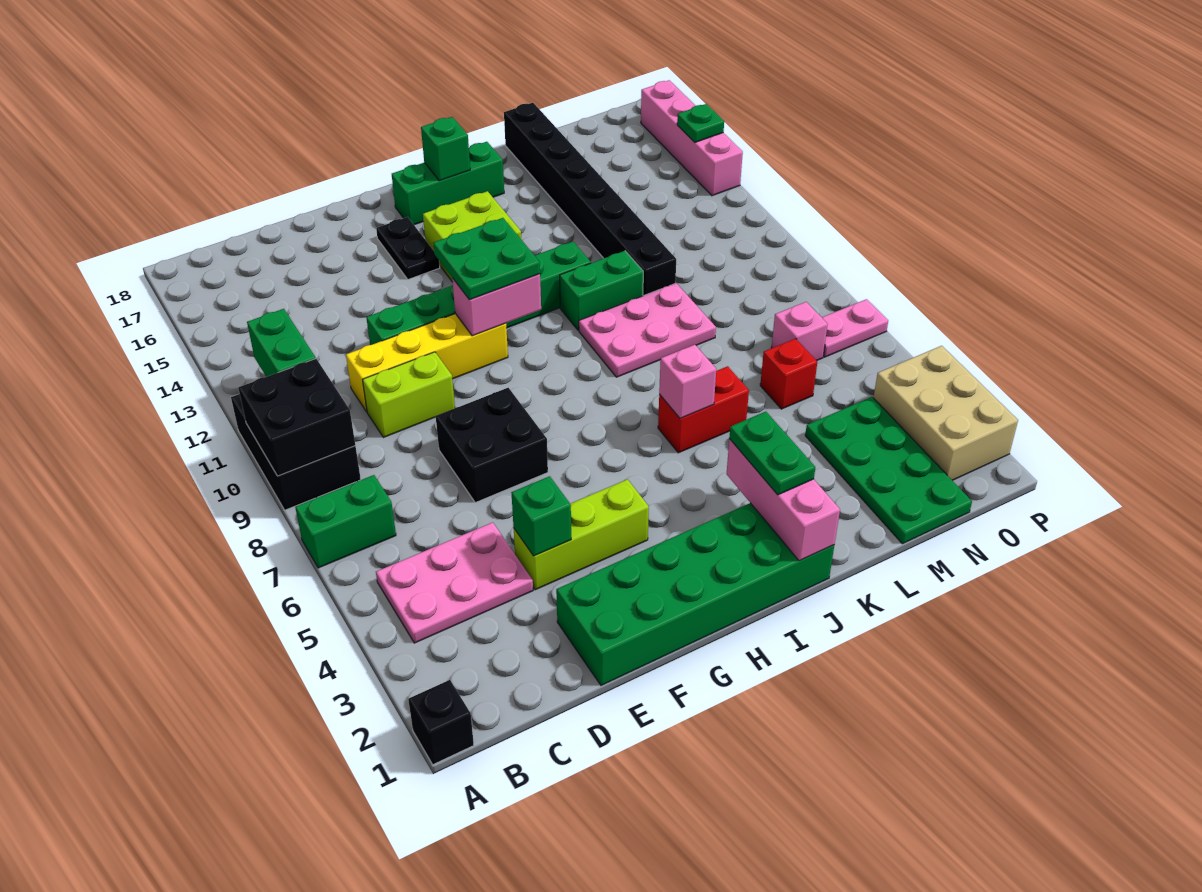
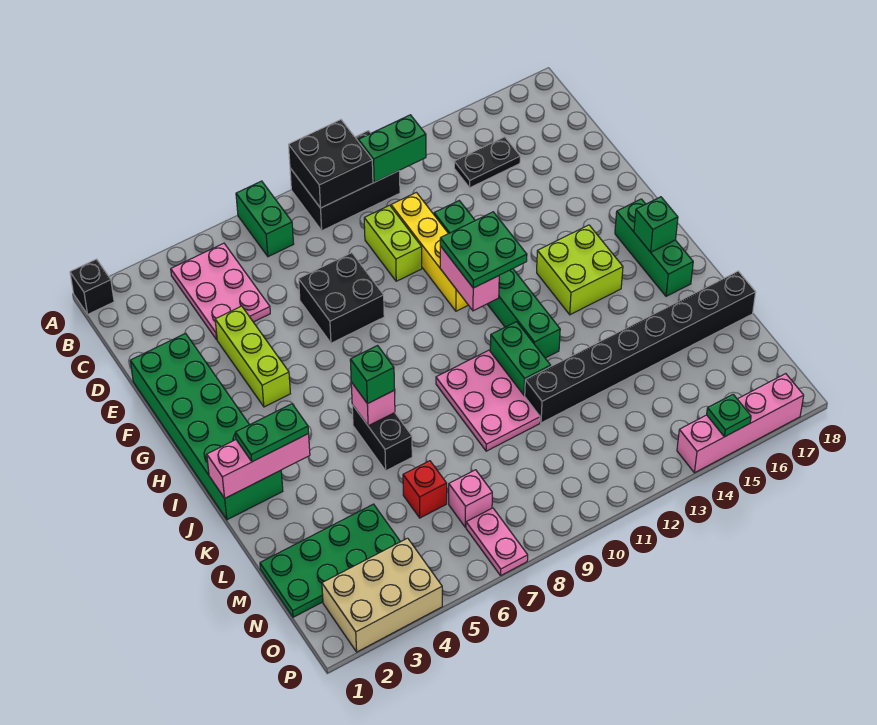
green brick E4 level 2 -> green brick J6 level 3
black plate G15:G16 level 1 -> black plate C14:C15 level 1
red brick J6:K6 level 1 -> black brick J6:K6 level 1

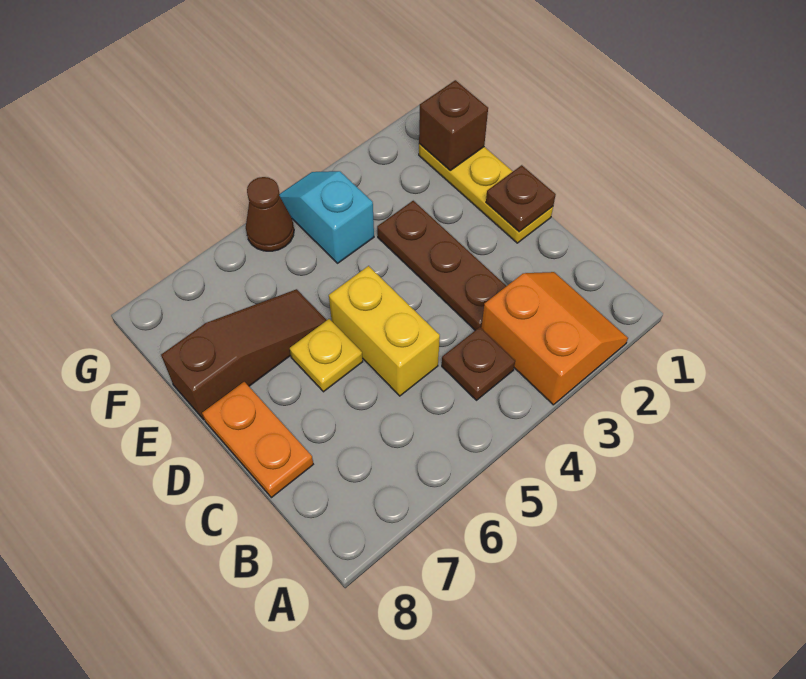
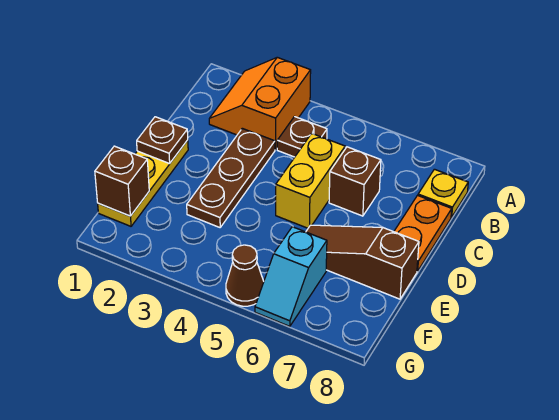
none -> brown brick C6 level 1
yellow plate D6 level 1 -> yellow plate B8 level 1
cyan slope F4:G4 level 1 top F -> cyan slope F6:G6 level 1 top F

---

### [Aim of the task]
Reproduce every line of the records containing the string "plate".

### [Task solution]
black plate G15:G16 level 1 -> black plate C14:C15 level 1
yellow plate D6 level 1 -> yellow plate B8 level 1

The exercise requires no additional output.